[Records from a data source]
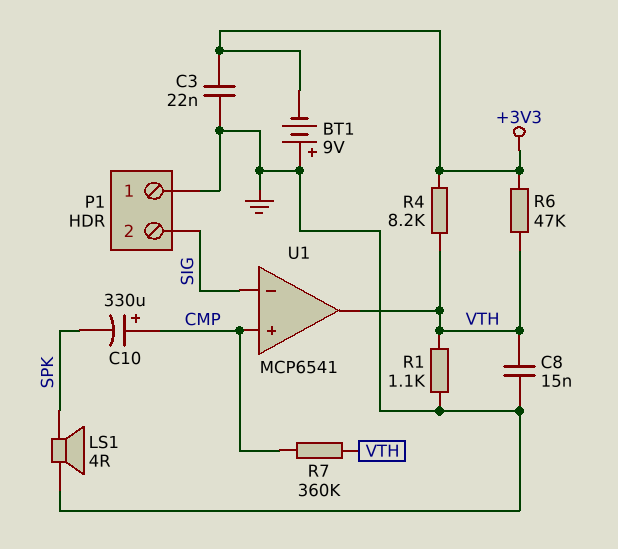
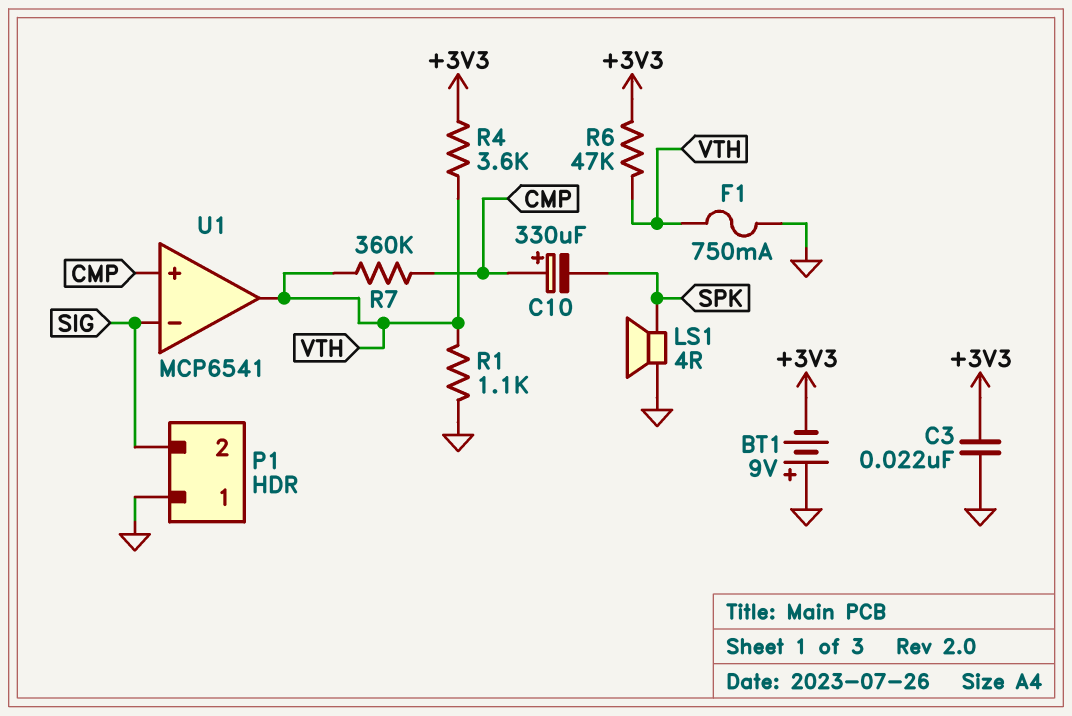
C8: 15nF (GND, VTH) -> none
F1: none -> 750mA (GND, VTH)
R4: 8.2k (+3V3, VTH) -> 3.6k (+3V3, VTH)

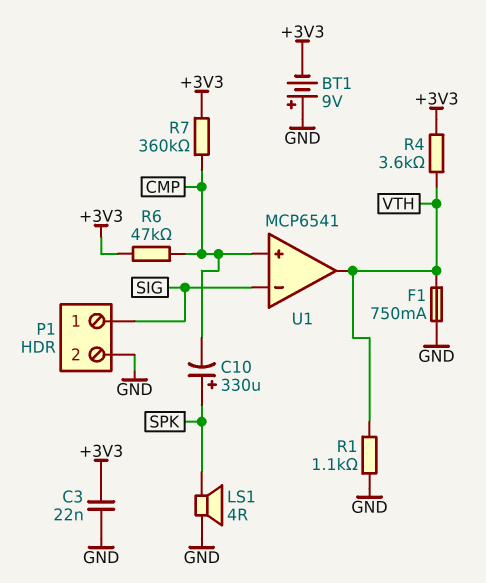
C10: 330uF (plus CMP, minus SPK) -> 330uF (plus SPK, minus CMP)
P1 pin 1: GND -> SIG
P1 pin 2: SIG -> GND
R6: 47k (+3V3, VTH) -> 47k (+3V3, CMP)
R7: 360k (CMP, VTH) -> 360k (+3V3, CMP)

*EXERCISE BRIEF*:
Pictures stay out, and every line of the records is transcribed exactly.

*RESULT OF THE EXERCISE*:
C8: 15nF (GND, VTH) -> none
F1: none -> 750mA (GND, VTH)
R4: 8.2k (+3V3, VTH) -> 3.6k (+3V3, VTH)

C10: 330uF (plus CMP, minus SPK) -> 330uF (plus SPK, minus CMP)
P1 pin 1: GND -> SIG
P1 pin 2: SIG -> GND
R6: 47k (+3V3, VTH) -> 47k (+3V3, CMP)
R7: 360k (CMP, VTH) -> 360k (+3V3, CMP)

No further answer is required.